> [ABOUT THIS TASK]: Search the listing below for the word "shop", and copy every line in which it turns up.

(Beginning of SOURCE MATERIAL)

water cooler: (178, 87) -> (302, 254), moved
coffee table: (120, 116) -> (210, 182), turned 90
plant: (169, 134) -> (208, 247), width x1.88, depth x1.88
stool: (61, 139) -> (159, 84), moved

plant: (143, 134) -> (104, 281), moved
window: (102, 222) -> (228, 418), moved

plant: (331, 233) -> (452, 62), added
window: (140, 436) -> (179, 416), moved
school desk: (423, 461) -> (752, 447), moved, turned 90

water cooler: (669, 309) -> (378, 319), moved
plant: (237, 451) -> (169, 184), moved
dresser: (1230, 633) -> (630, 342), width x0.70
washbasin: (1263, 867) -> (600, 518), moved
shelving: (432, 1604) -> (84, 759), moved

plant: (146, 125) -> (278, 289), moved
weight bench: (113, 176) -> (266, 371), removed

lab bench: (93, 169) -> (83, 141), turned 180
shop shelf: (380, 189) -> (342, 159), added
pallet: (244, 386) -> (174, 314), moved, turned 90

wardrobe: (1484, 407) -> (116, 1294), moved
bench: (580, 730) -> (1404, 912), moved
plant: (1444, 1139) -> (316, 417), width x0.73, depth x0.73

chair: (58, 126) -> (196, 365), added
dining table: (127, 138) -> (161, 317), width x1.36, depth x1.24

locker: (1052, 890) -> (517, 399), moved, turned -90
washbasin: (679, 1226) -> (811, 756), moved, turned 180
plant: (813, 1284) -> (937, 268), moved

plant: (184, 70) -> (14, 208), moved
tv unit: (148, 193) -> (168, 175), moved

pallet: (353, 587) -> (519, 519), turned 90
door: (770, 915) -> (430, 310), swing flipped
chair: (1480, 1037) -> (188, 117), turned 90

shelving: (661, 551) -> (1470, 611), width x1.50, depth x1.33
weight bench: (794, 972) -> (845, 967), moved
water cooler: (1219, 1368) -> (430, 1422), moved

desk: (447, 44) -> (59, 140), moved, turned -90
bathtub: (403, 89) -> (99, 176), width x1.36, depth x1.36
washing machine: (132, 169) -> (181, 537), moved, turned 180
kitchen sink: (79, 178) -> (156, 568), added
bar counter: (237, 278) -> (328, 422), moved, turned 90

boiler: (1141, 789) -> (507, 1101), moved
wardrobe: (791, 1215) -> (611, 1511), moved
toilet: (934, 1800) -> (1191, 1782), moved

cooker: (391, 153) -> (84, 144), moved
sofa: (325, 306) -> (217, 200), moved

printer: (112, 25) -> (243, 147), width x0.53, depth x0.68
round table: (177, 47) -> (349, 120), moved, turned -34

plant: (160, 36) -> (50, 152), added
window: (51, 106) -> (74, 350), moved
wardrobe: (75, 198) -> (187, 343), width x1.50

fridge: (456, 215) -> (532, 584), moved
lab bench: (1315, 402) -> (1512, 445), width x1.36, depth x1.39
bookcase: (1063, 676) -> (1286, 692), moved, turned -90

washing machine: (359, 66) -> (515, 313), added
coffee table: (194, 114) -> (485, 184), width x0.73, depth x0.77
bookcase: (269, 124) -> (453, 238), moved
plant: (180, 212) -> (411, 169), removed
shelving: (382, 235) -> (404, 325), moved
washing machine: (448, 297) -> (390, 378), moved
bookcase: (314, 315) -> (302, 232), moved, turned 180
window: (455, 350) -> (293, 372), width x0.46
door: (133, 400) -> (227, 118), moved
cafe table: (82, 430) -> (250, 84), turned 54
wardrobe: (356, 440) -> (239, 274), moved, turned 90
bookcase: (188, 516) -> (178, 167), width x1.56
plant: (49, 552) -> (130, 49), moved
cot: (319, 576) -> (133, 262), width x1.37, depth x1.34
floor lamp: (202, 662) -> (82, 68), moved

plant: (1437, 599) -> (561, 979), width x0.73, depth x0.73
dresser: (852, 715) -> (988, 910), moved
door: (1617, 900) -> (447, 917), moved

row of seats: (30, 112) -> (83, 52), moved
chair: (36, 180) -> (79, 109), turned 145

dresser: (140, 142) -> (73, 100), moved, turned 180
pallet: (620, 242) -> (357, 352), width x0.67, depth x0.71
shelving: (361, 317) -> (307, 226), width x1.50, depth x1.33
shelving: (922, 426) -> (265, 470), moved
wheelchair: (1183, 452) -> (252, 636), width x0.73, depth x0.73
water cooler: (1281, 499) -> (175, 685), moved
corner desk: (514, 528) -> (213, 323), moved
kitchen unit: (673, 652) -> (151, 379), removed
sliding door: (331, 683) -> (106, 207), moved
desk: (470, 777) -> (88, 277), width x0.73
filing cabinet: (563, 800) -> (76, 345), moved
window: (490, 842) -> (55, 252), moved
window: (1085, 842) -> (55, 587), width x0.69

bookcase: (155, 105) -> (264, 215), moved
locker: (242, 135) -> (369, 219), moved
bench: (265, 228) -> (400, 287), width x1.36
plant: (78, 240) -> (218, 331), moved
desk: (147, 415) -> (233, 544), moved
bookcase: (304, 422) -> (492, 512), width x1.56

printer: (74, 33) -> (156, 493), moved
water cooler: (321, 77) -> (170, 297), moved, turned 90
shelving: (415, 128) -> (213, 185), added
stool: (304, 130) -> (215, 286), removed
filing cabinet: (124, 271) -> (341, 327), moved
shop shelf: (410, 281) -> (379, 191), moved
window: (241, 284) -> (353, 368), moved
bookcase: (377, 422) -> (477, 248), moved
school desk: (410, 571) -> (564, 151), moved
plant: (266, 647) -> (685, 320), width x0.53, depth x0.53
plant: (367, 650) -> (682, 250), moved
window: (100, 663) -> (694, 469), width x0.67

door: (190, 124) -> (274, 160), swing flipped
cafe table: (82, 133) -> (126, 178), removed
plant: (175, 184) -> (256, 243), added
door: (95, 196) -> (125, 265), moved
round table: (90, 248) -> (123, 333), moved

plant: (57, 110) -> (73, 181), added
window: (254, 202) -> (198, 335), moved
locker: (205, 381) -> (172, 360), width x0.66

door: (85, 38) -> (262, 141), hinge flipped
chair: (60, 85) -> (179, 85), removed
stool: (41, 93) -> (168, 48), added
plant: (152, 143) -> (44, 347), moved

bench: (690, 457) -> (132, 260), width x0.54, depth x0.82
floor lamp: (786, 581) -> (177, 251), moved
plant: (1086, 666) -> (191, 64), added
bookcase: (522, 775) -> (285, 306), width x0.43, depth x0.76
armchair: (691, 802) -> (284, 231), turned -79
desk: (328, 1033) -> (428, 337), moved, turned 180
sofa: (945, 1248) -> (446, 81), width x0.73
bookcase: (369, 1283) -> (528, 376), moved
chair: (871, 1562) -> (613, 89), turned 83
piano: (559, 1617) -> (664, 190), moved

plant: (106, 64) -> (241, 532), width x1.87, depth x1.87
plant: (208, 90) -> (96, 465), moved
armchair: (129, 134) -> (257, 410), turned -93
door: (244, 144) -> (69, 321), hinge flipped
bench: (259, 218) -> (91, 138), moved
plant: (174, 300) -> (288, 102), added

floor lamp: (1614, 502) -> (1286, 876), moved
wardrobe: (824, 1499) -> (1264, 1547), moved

(End of SOURCE MATERIAL)

> [RESPONSE AREA]:
shop shelf: (380, 189) -> (342, 159), added
shop shelf: (410, 281) -> (379, 191), moved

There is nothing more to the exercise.